◆ Instructions for the task:
Reproduce the entries below word for word, starting at the line that contains "The width and" and ending at the line that contains "99.2 degrees separate", with both of those lines included. Copy nothing outside that span.

··· Data for this exercise

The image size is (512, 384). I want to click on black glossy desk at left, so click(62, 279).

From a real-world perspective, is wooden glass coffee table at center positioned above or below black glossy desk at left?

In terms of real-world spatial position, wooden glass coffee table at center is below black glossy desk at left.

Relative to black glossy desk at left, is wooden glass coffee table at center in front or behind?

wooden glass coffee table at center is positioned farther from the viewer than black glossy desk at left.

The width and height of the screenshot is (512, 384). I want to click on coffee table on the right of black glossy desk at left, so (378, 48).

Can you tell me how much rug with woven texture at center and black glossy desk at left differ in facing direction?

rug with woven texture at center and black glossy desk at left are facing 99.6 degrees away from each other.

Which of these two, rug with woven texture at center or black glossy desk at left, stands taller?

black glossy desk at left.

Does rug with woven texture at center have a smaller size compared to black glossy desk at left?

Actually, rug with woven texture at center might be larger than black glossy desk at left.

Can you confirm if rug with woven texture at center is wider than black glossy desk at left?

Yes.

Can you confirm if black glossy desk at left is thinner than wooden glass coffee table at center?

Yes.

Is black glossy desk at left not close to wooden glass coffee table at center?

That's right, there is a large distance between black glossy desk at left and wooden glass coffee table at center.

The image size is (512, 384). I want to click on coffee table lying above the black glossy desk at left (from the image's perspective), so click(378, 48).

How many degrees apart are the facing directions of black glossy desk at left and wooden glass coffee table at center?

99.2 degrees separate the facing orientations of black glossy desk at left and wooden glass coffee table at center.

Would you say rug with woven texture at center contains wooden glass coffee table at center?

······
··· Data for this exercise

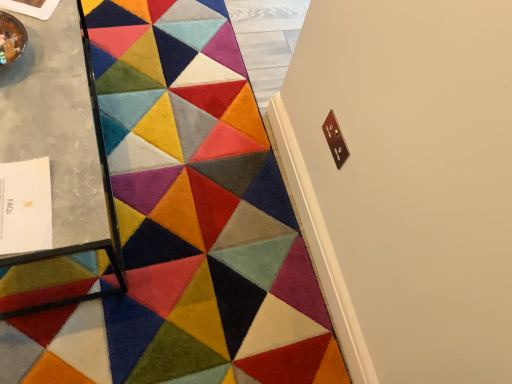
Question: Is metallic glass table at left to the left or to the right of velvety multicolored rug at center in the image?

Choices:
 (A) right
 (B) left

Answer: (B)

······

◆ Complete output:
The width and height of the screenshot is (512, 384). I want to click on coffee table on the right of black glossy desk at left, so (378, 48).

Can you tell me how much rug with woven texture at center and black glossy desk at left differ in facing direction?

rug with woven texture at center and black glossy desk at left are facing 99.6 degrees away from each other.

Which of these two, rug with woven texture at center or black glossy desk at left, stands taller?

black glossy desk at left.

Does rug with woven texture at center have a smaller size compared to black glossy desk at left?

Actually, rug with woven texture at center might be larger than black glossy desk at left.

Can you confirm if rug with woven texture at center is wider than black glossy desk at left?

Yes.

Can you confirm if black glossy desk at left is thinner than wooden glass coffee table at center?

Yes.

Is black glossy desk at left not close to wooden glass coffee table at center?

That's right, there is a large distance between black glossy desk at left and wooden glass coffee table at center.

The image size is (512, 384). I want to click on coffee table lying above the black glossy desk at left (from the image's perspective), so click(378, 48).

How many degrees apart are the facing directions of black glossy desk at left and wooden glass coffee table at center?

99.2 degrees separate the facing orientations of black glossy desk at left and wooden glass coffee table at center.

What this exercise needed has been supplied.